§ DATA LISTING
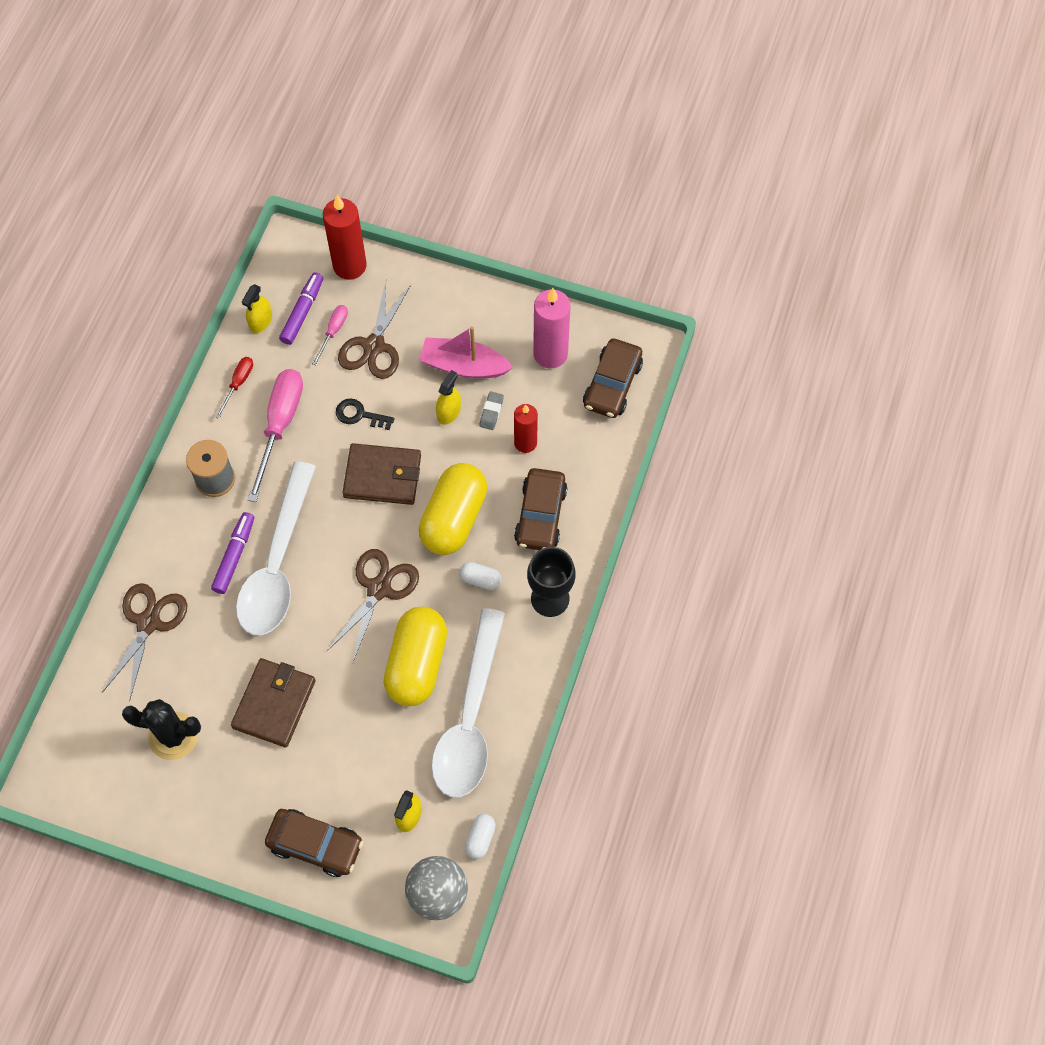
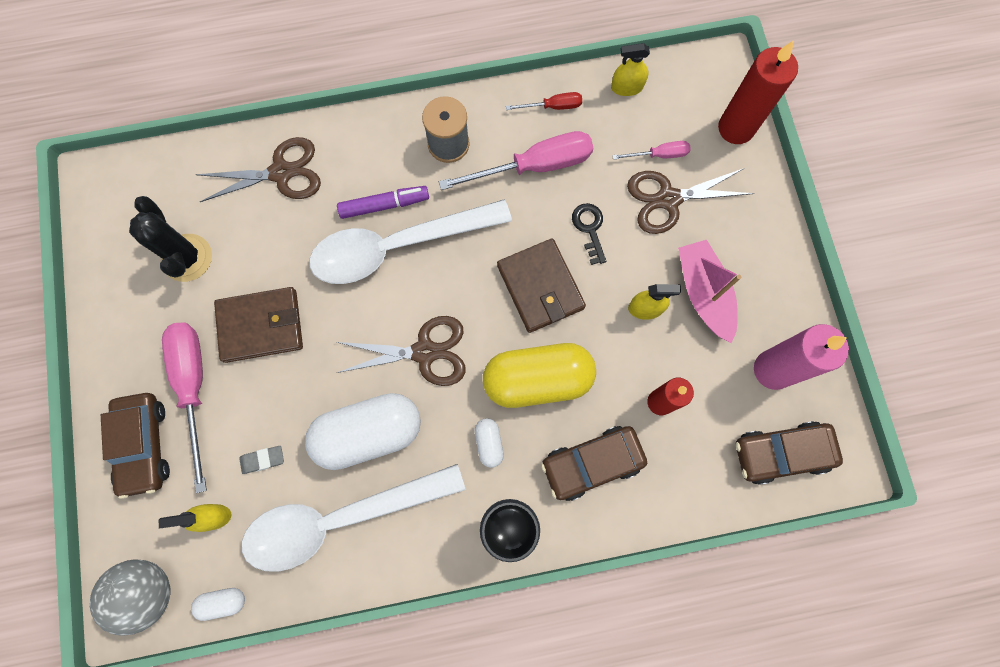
camera: 60 degrees right, 10 degrees up
(291, 782) = (194, 387): none -> pink screwdriver
(302, 312) = (660, 116): purple marker -> none
(417, 664) = (369, 433): yellow capsule -> white capsule
(491, 412) = (671, 349): grey eraser -> grey eraser (263, 460)

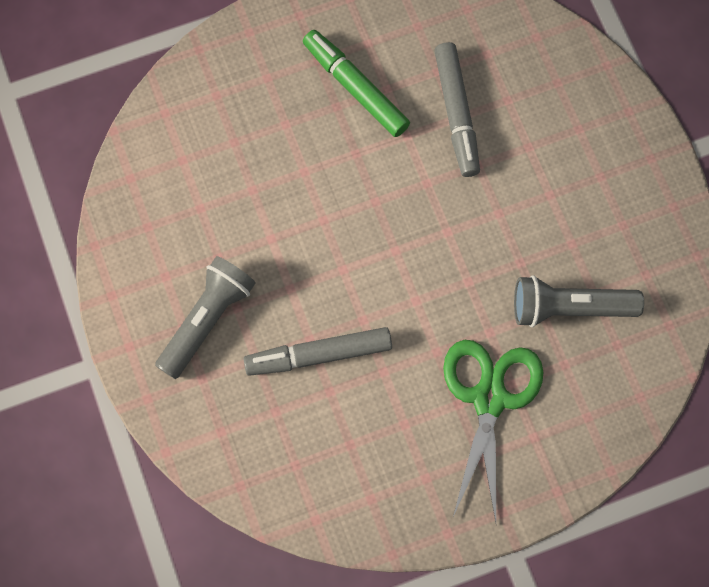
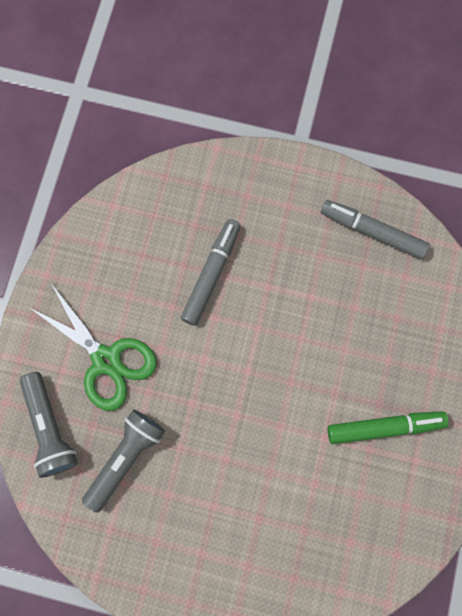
camera: 125 degrees right, 5 degrees up
(207, 320) = (282, 222): grey flashlight -> grey flashlight (50, 428)
(456, 114) = (318, 485): grey marker -> grey marker (372, 232)

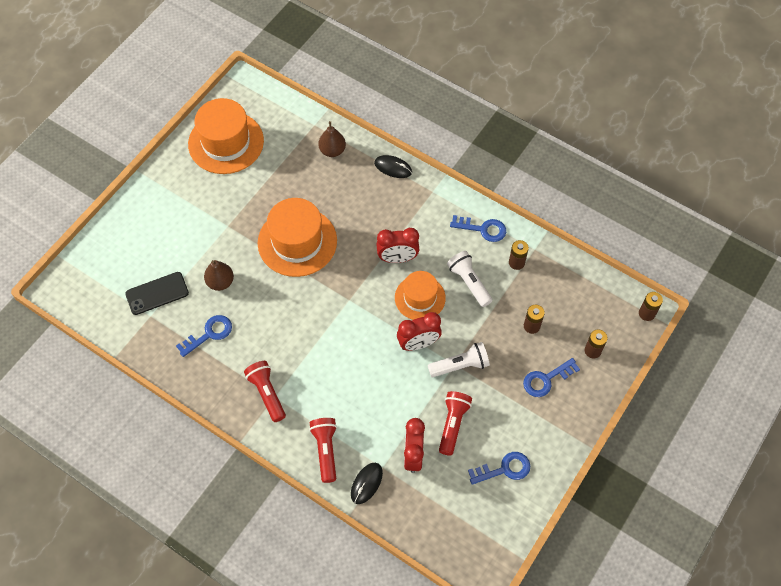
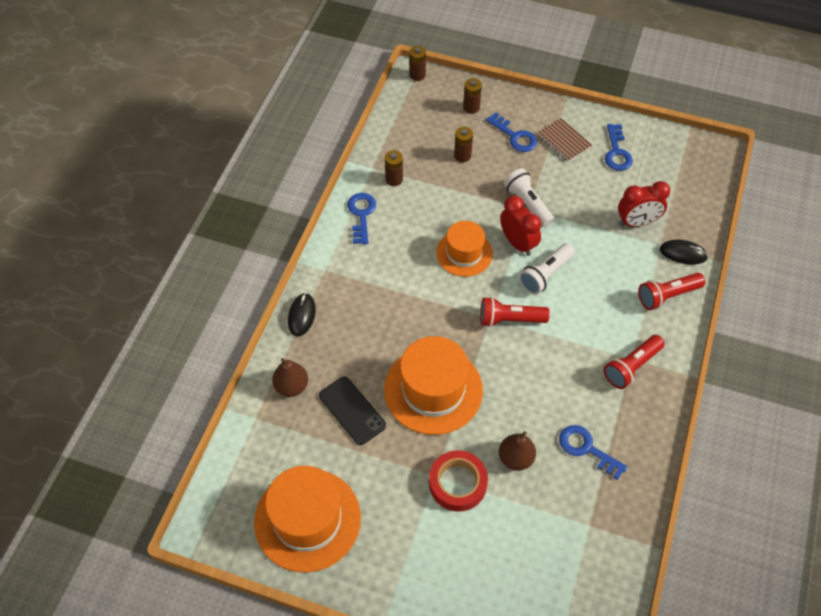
camera: 105 degrees left, 5 degrees down
(157, 293) = (557, 528): black phone -> black phone (352, 410)
(216, 238) = (457, 483): none -> red tape
(397, 258) = (422, 284): red clock -> none
(453, 424) = (591, 198): red flashlight -> red flashlight (509, 319)
(469, 282) = (430, 214): white flashlight -> white flashlight (545, 275)
(504, 469) = (617, 152): blue key -> blue key turned 150 degrees counterclockwise
(530, 423) = (563, 141): none -> brown notebook

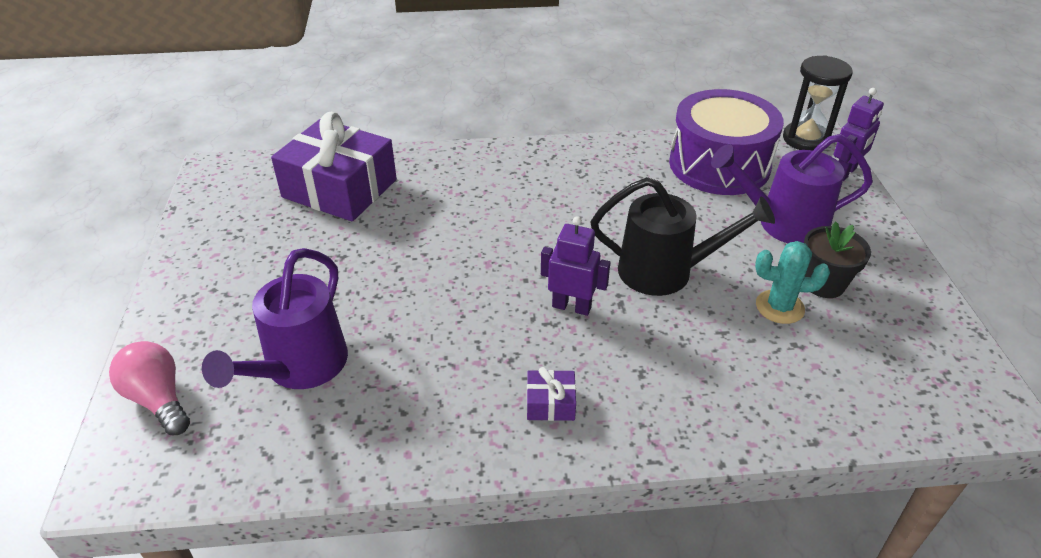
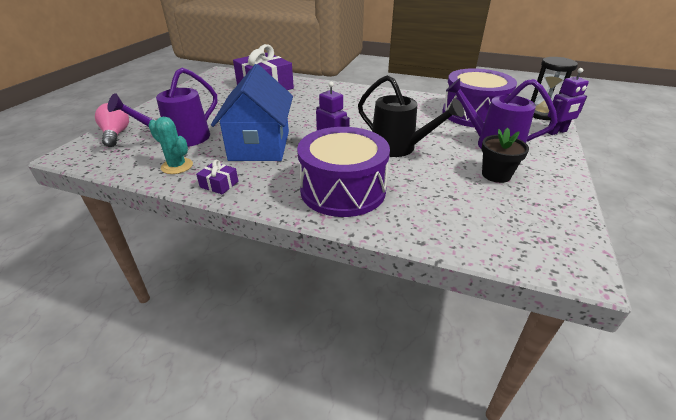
camera: 25 degrees right, 5 degrees down
(452, 337) = (259, 145): none -> blue house
(550, 403) = (281, 182): purple gift -> purple gift (219, 184)
(650, 386) = (343, 190): none -> purple drum
(779, 307) = (456, 178): turquoise cactus -> turquoise cactus (177, 166)

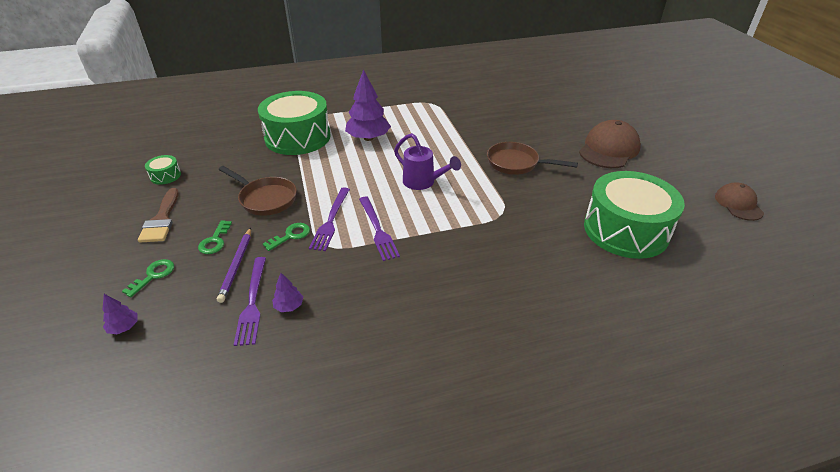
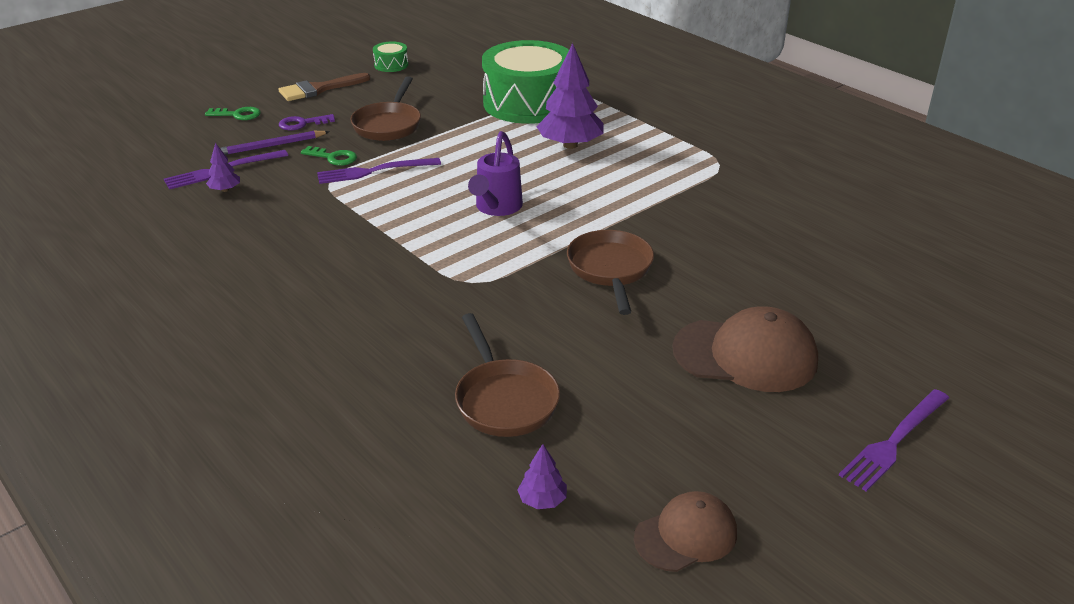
camera: 65 degrees right, 5 degrees down
(124, 327) = (169, 127): purple tree -> purple tree (542, 500)
(215, 241) = (302, 124): green key -> purple key
(377, 229) = (376, 203): purple fork -> purple fork (894, 441)
(625, 230) = (504, 400): green drum -> brown pan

§ YOUR ASSIGNMENT
Nothing but the lines from the one containing "(456, 114) = (318, 485): grey" through the one containing "(452, 337) = (259, 145): none -> blue house" should appear, copied exactly from the material above and without pictures.

§ WRITTEN SOLUTION
(456, 114) = (318, 485): grey marker -> grey marker (372, 232)

camera: 105 degrees left, 5 degrees down
(157, 293) = (557, 528): black phone -> black phone (352, 410)
(216, 238) = (457, 483): none -> red tape
(397, 258) = (422, 284): red clock -> none
(453, 424) = (591, 198): red flashlight -> red flashlight (509, 319)
(469, 282) = (430, 214): white flashlight -> white flashlight (545, 275)
(504, 469) = (617, 152): blue key -> blue key turned 150 degrees counterclockwise
(530, 423) = (563, 141): none -> brown notebook

camera: 25 degrees right, 5 degrees down
(452, 337) = (259, 145): none -> blue house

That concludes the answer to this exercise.